▶ _What is needed_:
The expected result is an exact restatement of the data, free of pictures.

▶ _Exercise data_:

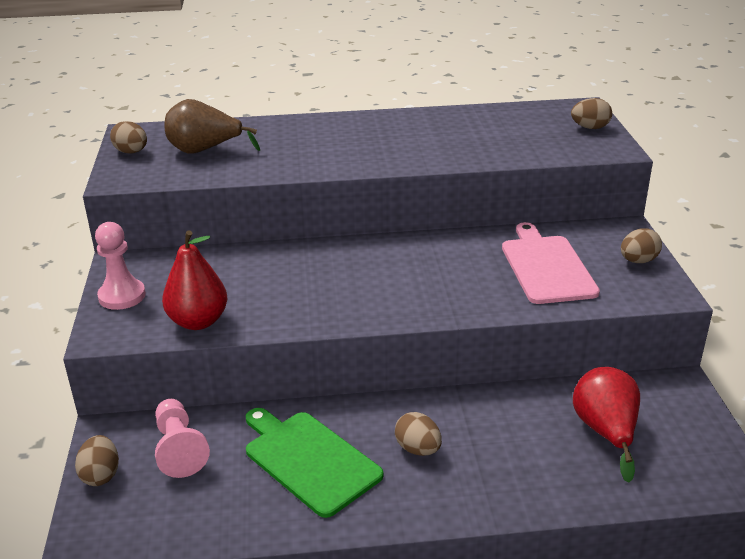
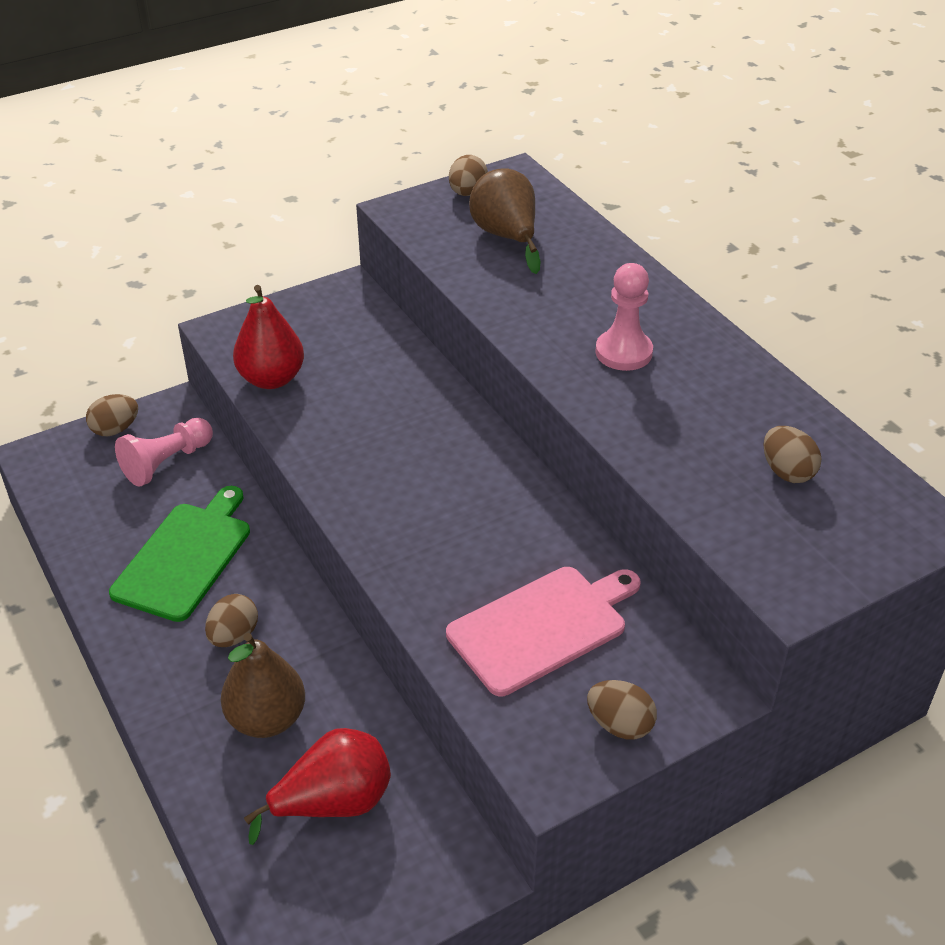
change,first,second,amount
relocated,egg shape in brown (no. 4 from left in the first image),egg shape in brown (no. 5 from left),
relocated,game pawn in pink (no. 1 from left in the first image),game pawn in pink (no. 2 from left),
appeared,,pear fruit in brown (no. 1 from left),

▶ _Response_:
change,first,second,amount
relocated,egg shape in brown (no. 4 from left in the first image),egg shape in brown (no. 5 from left),
relocated,game pawn in pink (no. 1 from left in the first image),game pawn in pink (no. 2 from left),
appeared,,pear fruit in brown (no. 1 from left),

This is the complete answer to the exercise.